# start of GIVEN INFORMATION

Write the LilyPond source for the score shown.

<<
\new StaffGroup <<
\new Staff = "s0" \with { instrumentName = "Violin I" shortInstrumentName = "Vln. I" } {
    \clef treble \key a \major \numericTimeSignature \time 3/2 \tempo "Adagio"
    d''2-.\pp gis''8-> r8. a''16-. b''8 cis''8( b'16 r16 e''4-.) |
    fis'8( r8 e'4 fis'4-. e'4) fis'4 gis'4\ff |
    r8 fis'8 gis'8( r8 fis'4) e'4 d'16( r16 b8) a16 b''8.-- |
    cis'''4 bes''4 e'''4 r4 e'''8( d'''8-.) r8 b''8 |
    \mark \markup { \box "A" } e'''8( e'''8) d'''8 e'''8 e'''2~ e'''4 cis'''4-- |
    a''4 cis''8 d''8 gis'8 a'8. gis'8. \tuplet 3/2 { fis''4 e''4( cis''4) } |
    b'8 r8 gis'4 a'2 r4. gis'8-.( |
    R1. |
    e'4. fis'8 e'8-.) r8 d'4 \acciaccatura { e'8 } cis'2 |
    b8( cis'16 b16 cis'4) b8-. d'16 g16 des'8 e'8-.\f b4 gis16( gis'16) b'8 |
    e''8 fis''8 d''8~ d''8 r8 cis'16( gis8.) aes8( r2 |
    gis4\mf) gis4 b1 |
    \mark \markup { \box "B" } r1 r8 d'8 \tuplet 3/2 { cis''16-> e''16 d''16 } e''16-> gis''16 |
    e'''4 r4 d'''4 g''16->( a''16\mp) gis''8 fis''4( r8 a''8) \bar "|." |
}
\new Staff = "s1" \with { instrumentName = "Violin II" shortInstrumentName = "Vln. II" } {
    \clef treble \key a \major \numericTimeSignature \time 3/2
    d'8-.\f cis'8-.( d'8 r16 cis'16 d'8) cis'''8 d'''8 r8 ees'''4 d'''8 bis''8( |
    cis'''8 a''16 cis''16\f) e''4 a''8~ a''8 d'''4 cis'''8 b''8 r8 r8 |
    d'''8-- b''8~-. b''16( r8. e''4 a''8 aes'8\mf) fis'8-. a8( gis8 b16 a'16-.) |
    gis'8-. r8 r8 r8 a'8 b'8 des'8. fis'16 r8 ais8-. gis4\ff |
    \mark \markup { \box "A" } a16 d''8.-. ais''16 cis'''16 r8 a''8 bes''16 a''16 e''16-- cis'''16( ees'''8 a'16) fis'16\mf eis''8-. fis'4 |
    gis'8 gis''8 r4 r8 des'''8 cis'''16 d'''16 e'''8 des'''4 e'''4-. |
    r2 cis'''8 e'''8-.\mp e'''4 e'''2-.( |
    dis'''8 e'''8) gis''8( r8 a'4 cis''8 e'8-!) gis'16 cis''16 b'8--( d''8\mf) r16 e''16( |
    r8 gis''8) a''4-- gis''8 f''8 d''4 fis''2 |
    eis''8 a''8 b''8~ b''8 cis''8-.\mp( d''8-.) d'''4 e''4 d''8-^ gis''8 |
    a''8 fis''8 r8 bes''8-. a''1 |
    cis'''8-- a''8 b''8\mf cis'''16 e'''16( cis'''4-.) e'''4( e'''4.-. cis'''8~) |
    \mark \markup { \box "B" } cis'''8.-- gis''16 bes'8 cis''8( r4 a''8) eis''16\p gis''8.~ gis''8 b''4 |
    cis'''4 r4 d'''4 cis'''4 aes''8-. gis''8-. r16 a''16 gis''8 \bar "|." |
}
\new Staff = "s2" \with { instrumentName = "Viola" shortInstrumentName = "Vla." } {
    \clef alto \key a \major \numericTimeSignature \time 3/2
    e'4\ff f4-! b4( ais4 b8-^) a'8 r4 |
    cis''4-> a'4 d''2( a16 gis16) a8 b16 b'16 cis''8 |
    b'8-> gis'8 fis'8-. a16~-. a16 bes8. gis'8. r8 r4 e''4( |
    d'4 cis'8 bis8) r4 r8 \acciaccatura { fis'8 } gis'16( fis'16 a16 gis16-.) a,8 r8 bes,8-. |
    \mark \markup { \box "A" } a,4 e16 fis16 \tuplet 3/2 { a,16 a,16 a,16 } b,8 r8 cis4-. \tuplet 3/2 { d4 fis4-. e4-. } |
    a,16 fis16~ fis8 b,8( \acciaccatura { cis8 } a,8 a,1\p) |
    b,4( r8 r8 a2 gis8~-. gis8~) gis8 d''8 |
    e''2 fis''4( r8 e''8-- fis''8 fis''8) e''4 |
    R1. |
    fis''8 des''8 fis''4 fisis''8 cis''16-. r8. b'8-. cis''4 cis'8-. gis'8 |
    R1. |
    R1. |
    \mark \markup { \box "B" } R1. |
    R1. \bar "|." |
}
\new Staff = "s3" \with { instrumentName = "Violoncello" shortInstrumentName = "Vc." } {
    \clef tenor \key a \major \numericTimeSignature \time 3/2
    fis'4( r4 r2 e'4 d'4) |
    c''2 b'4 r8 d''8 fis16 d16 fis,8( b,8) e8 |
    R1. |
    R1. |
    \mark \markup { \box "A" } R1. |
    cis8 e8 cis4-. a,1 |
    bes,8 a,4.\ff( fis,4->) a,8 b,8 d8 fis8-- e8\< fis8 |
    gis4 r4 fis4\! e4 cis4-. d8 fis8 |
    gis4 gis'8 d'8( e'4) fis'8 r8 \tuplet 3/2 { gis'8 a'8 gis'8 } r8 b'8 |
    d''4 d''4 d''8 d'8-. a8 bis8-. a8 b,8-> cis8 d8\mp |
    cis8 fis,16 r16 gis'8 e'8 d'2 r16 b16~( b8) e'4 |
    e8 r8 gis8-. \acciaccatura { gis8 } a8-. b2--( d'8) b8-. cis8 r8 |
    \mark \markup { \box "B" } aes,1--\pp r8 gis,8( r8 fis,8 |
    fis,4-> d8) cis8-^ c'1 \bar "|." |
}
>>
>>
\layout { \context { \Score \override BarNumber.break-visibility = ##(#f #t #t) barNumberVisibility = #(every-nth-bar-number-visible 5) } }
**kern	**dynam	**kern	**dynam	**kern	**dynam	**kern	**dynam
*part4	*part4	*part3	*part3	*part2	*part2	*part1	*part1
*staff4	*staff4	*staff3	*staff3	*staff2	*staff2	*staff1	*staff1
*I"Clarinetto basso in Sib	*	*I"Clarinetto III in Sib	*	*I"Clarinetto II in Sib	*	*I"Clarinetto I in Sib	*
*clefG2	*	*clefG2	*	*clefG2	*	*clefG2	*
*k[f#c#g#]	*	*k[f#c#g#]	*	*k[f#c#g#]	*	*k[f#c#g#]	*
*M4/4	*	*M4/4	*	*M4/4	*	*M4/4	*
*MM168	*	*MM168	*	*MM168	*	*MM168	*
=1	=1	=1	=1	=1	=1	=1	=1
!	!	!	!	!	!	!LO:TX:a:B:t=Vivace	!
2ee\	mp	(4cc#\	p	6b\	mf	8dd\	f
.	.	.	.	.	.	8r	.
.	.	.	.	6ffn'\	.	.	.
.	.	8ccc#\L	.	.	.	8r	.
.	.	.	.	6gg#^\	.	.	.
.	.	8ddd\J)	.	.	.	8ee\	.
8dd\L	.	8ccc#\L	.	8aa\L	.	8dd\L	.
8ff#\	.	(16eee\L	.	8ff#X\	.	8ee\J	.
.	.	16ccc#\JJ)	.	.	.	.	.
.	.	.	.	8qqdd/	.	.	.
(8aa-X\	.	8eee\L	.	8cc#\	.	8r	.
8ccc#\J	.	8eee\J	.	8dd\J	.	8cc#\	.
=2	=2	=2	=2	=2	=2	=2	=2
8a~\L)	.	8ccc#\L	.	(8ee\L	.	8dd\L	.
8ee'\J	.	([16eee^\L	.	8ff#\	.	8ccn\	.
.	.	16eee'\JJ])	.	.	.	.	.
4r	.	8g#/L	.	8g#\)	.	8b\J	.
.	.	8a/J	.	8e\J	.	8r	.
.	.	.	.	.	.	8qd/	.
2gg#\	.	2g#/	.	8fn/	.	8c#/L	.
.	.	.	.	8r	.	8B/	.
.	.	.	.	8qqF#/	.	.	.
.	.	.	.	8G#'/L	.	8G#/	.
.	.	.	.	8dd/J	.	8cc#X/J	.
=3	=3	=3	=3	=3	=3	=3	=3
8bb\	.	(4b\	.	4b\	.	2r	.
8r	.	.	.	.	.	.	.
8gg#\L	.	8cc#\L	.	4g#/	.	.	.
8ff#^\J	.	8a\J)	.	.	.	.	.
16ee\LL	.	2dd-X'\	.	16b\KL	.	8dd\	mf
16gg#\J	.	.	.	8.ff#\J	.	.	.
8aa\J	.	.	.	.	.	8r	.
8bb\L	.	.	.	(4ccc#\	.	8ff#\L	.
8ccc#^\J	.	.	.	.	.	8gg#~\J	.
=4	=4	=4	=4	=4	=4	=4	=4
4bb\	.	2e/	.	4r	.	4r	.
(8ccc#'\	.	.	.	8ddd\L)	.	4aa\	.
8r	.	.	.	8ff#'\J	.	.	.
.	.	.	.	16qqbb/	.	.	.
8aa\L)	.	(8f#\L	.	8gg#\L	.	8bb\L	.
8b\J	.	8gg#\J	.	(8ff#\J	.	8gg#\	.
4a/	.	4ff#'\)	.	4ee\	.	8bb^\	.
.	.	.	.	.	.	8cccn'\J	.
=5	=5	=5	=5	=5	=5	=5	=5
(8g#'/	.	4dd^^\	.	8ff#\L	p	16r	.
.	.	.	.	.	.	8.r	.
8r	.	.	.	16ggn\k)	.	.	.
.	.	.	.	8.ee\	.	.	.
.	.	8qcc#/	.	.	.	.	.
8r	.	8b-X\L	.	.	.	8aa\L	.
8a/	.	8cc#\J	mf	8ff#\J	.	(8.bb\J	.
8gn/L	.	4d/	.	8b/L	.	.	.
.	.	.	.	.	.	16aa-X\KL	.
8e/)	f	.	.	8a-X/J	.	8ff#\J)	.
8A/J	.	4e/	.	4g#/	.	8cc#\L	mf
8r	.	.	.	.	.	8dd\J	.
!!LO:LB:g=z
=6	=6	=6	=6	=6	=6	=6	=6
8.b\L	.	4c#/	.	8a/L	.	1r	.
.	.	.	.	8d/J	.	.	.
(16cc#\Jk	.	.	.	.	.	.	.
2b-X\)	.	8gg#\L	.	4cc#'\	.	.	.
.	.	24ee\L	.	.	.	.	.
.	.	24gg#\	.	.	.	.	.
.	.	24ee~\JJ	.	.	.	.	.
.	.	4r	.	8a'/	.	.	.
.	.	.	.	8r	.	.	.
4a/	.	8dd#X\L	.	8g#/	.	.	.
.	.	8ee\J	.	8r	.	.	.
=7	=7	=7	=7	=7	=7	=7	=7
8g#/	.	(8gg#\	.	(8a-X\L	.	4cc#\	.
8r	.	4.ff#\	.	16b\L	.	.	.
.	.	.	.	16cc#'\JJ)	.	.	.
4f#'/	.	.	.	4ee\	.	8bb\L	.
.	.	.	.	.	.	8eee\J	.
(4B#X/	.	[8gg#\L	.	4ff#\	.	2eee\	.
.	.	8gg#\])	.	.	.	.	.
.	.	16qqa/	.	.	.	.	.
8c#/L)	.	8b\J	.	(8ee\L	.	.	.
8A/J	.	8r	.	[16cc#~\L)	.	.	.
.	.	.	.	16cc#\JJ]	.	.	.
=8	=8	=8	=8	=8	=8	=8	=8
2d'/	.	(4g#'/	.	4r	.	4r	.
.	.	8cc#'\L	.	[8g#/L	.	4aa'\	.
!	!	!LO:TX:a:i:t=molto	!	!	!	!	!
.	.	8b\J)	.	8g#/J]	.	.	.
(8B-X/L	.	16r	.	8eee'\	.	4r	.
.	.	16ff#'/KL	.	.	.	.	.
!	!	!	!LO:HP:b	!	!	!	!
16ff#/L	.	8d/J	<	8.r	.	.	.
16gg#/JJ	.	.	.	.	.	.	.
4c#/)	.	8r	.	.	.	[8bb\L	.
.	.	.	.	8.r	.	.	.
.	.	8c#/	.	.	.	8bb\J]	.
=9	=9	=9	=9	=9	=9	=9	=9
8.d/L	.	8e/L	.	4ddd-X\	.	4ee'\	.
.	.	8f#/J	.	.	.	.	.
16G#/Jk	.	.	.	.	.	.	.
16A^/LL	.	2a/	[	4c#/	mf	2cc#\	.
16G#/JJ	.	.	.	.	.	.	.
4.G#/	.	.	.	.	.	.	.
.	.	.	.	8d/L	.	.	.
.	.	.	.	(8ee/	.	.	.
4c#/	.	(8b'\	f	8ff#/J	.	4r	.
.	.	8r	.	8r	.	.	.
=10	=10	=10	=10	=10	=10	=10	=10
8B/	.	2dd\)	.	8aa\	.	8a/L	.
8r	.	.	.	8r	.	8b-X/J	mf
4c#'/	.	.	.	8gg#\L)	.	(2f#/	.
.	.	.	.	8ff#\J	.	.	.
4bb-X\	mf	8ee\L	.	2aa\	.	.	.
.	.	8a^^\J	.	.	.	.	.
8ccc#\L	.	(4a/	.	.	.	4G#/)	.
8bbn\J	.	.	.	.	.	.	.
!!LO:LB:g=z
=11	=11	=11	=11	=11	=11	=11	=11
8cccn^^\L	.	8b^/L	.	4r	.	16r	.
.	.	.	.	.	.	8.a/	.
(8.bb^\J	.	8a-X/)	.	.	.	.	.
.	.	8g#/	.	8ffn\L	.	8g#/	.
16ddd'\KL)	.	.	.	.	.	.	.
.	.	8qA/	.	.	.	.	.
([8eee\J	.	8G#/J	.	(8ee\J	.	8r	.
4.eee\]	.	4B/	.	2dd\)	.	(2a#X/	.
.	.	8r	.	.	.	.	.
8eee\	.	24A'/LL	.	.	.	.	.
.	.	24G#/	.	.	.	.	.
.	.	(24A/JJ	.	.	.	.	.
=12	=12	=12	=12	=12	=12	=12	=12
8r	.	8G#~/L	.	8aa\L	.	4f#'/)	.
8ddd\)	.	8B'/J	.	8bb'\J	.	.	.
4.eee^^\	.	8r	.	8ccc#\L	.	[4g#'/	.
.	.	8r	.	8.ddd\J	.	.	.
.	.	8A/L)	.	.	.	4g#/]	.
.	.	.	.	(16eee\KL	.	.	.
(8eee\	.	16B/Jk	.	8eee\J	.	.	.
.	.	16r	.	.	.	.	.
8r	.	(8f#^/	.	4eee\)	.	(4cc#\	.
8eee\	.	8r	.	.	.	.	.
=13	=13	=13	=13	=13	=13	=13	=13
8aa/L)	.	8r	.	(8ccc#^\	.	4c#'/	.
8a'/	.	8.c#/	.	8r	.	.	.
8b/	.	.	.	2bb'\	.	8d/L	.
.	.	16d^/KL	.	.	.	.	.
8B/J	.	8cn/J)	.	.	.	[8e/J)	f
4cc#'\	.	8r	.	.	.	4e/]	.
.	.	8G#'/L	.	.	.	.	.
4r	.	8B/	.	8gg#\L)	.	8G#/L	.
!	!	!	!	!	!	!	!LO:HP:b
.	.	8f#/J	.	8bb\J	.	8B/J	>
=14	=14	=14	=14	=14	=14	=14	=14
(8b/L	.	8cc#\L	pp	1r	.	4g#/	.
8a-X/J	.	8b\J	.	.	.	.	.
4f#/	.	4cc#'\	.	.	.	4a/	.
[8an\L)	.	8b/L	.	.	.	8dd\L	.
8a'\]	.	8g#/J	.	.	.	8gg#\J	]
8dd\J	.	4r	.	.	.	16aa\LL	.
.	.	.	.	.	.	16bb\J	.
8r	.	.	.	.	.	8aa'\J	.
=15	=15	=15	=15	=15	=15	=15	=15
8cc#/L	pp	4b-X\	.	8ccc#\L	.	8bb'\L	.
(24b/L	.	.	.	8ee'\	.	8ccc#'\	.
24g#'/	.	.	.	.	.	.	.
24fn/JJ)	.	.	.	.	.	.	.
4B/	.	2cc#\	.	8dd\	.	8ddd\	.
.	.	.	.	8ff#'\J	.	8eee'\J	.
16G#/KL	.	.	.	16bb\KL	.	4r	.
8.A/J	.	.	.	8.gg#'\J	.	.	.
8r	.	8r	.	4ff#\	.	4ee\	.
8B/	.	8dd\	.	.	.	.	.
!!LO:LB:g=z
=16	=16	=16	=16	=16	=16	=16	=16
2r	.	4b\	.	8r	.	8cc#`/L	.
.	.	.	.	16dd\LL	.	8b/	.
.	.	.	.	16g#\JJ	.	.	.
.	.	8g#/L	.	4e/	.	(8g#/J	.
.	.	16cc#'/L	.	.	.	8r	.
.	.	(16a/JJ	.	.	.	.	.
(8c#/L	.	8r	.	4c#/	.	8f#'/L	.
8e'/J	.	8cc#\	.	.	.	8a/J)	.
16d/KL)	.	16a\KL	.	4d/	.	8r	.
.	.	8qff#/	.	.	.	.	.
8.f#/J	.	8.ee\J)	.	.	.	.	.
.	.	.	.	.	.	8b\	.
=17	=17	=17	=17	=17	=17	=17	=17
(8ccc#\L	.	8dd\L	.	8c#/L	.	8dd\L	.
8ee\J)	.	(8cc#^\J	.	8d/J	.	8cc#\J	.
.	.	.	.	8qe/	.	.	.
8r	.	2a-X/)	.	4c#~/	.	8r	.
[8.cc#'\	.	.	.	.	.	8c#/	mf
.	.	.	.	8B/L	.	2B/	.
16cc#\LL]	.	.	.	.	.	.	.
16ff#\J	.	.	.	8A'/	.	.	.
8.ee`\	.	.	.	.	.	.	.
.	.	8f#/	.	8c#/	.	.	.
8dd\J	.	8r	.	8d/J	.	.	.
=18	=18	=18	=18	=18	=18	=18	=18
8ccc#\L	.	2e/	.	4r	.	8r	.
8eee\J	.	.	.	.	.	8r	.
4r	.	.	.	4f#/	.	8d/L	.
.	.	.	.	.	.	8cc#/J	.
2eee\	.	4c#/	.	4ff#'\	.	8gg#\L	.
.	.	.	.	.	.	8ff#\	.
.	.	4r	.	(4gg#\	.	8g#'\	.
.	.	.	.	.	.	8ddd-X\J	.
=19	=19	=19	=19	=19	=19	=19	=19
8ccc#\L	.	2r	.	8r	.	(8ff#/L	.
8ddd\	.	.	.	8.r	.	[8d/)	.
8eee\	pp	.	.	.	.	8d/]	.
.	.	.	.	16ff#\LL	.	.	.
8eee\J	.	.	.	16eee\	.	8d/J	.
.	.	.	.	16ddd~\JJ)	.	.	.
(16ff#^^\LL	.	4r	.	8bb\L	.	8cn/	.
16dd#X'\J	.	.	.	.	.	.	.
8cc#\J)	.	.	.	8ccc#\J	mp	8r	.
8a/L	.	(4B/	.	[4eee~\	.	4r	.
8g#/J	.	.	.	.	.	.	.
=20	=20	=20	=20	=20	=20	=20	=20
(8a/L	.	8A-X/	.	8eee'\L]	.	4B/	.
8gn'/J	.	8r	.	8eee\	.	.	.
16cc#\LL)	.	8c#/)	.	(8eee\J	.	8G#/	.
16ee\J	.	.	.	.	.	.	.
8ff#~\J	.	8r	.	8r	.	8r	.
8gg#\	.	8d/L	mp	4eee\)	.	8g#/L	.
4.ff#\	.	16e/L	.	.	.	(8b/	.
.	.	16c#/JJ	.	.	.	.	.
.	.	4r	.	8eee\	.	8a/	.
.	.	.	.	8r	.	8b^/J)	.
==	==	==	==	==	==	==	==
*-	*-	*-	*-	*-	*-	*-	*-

# end of GIVEN INFORMATION

[YOUR OBJECTIVE]: How many lines of the records above contain the string "tuplet"? Reply with the number alone.

[ANSWER TO THE EXERCISE]: 4